=== WHAT YOU WILL DO ===
Look below for the lines from the one with "red tape: 1 -> 3" to the one with "grey stacking toy: 2 -> 1", and copy exactly those lines, both ends included.

§ §

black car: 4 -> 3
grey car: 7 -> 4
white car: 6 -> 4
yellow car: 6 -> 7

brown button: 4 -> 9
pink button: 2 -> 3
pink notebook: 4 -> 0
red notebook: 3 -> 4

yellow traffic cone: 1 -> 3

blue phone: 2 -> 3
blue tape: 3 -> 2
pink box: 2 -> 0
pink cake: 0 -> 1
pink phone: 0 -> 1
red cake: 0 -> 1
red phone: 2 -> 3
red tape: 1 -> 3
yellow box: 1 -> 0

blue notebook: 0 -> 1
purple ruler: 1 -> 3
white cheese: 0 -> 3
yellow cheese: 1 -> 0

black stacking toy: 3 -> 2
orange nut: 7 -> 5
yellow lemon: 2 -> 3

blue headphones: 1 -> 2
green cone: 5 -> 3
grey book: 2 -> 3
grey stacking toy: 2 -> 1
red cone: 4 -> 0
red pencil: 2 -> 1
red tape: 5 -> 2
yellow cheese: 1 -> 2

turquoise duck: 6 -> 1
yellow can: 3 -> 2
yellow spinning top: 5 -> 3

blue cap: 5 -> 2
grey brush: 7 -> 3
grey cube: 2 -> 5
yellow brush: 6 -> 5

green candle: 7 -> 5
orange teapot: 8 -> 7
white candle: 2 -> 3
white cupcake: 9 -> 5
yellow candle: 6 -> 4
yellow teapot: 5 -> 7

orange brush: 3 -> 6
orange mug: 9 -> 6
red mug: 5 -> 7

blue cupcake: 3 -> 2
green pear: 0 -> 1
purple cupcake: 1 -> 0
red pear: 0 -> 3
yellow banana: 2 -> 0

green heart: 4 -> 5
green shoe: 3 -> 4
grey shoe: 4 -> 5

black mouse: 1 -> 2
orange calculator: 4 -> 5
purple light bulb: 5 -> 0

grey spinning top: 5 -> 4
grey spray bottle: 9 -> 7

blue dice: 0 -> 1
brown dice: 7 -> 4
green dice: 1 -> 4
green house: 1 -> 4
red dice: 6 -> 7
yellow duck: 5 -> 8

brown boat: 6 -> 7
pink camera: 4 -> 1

§ §

=== EXERCISE SOLUTION ===
red tape: 1 -> 3
yellow box: 1 -> 0

blue notebook: 0 -> 1
purple ruler: 1 -> 3
white cheese: 0 -> 3
yellow cheese: 1 -> 0

black stacking toy: 3 -> 2
orange nut: 7 -> 5
yellow lemon: 2 -> 3

blue headphones: 1 -> 2
green cone: 5 -> 3
grey book: 2 -> 3
grey stacking toy: 2 -> 1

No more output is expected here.